[GIVEN INFORMATION]
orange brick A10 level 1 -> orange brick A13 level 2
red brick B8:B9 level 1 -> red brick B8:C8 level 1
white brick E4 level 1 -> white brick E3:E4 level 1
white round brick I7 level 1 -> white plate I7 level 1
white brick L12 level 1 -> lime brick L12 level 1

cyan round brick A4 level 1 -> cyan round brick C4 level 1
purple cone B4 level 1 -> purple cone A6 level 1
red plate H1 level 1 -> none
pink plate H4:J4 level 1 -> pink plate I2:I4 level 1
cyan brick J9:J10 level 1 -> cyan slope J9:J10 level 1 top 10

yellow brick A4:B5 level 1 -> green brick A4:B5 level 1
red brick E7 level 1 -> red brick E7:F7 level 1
[/GIVEN INFORMATION]
[GIVEN INFORMATION]
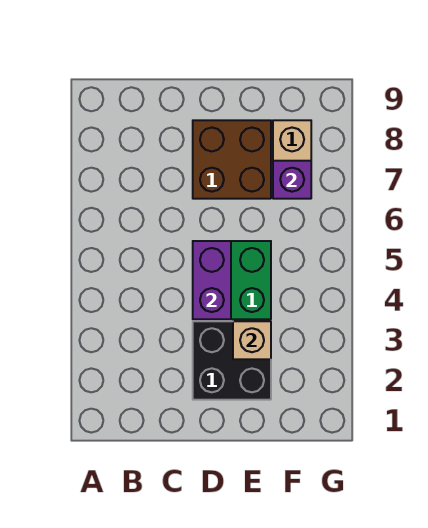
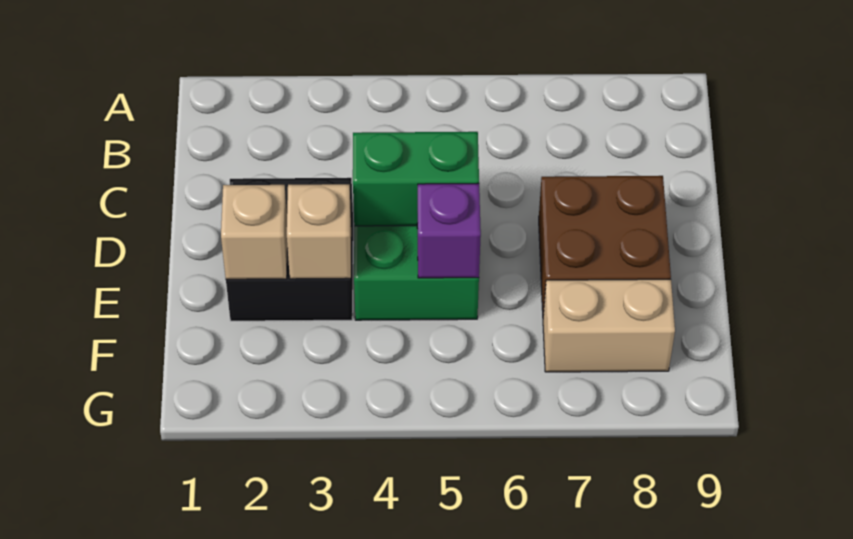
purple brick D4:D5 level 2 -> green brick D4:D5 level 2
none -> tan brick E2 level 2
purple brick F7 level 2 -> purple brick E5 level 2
[/GIVEN INFORMATION]
[GIVEN INFORMATION]
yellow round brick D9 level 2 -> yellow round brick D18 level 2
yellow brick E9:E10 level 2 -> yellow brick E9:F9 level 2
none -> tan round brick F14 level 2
[/GIVEN INFORMATION]
• [TASK OBJECTIVE] Would you quote everything above from the line containing "red plate H1 level 1 -> none" down to the line containing "red brick E7 level"? Include both of those lines and nothing else.

• [SOLUTION TO THIS TASK]
red plate H1 level 1 -> none
pink plate H4:J4 level 1 -> pink plate I2:I4 level 1
cyan brick J9:J10 level 1 -> cyan slope J9:J10 level 1 top 10

yellow brick A4:B5 level 1 -> green brick A4:B5 level 1
red brick E7 level 1 -> red brick E7:F7 level 1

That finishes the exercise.